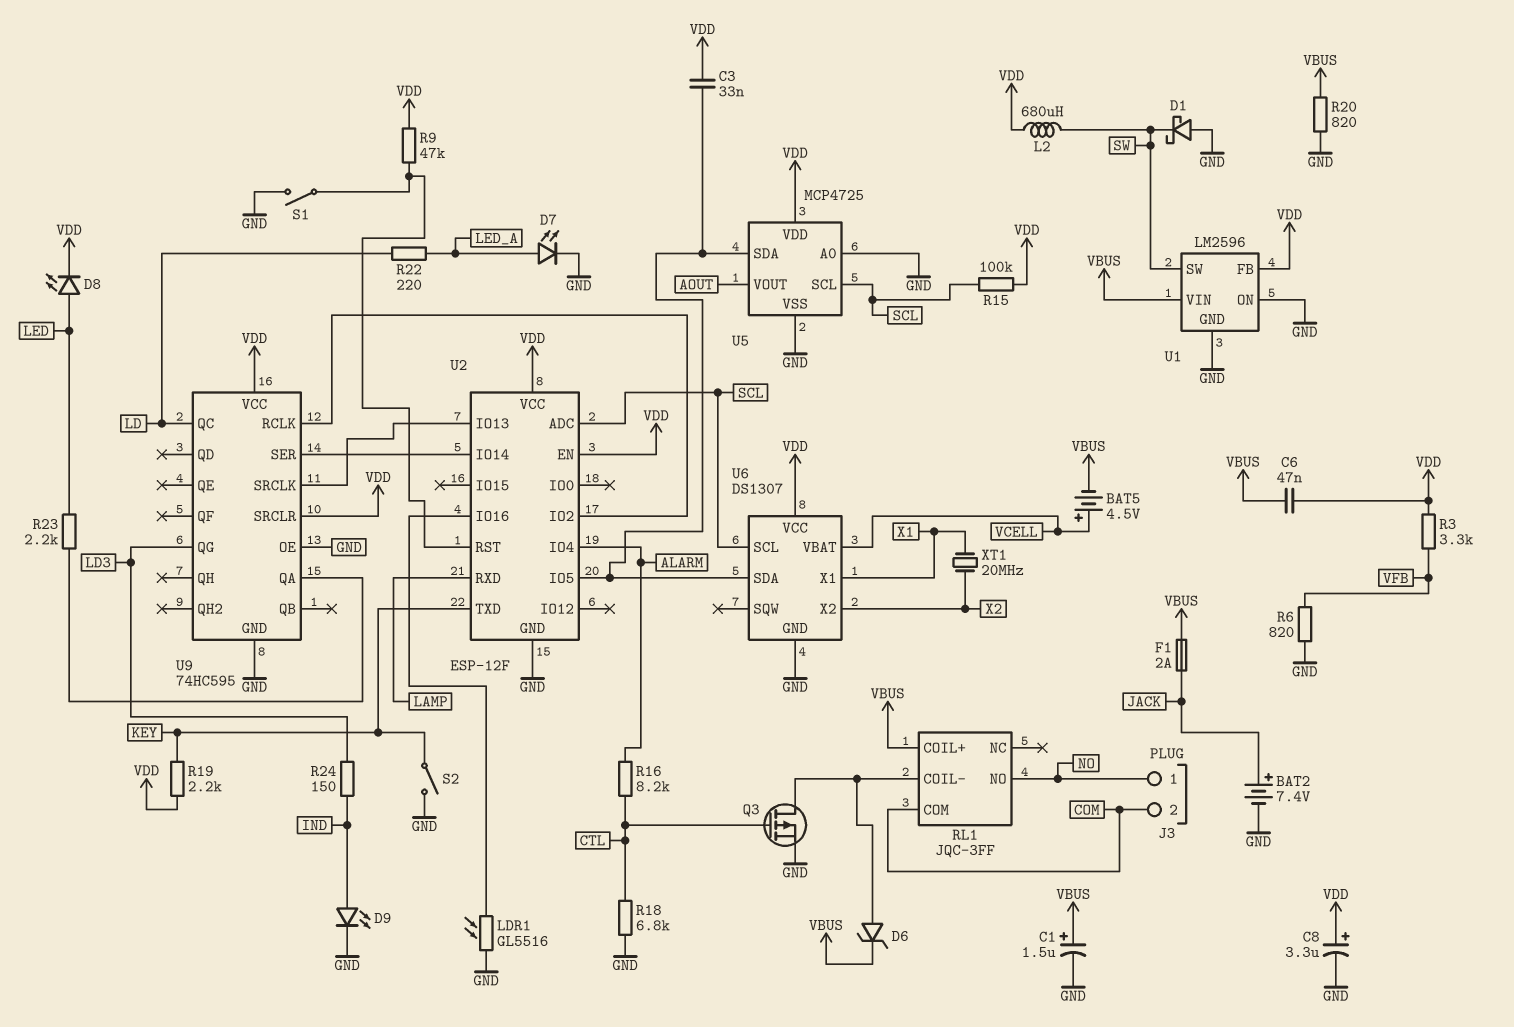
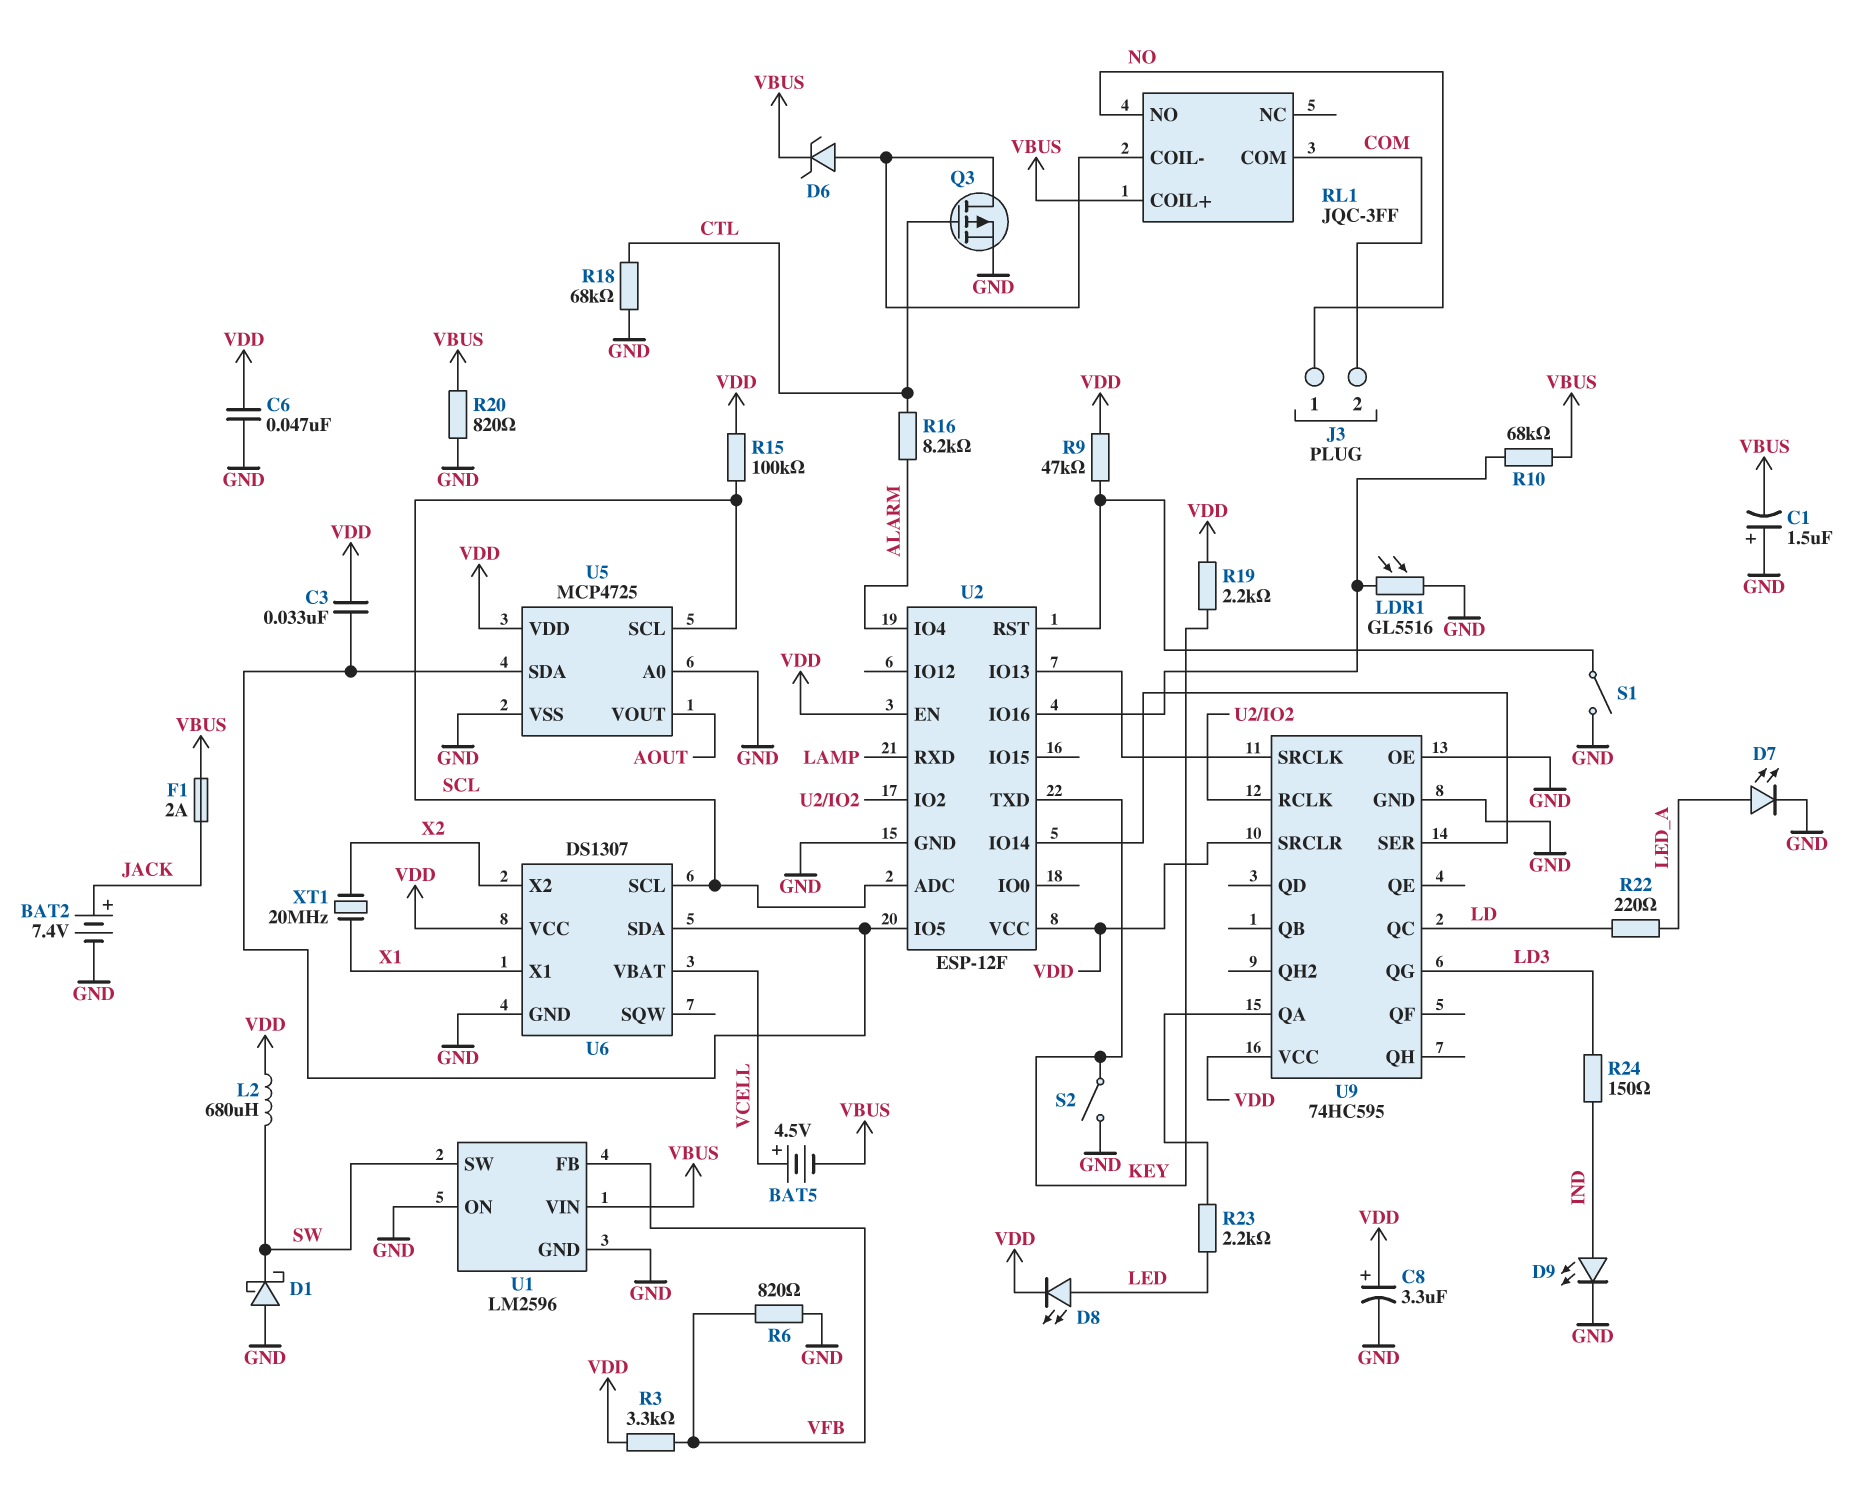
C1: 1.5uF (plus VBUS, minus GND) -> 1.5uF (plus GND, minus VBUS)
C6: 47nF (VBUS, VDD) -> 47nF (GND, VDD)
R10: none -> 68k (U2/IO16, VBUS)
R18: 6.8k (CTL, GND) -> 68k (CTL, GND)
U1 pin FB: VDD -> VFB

○ ○ ○ ○ ○ ○ ○

Please go over the data above and tally every line holding "VBUS"; reply only with the count.

3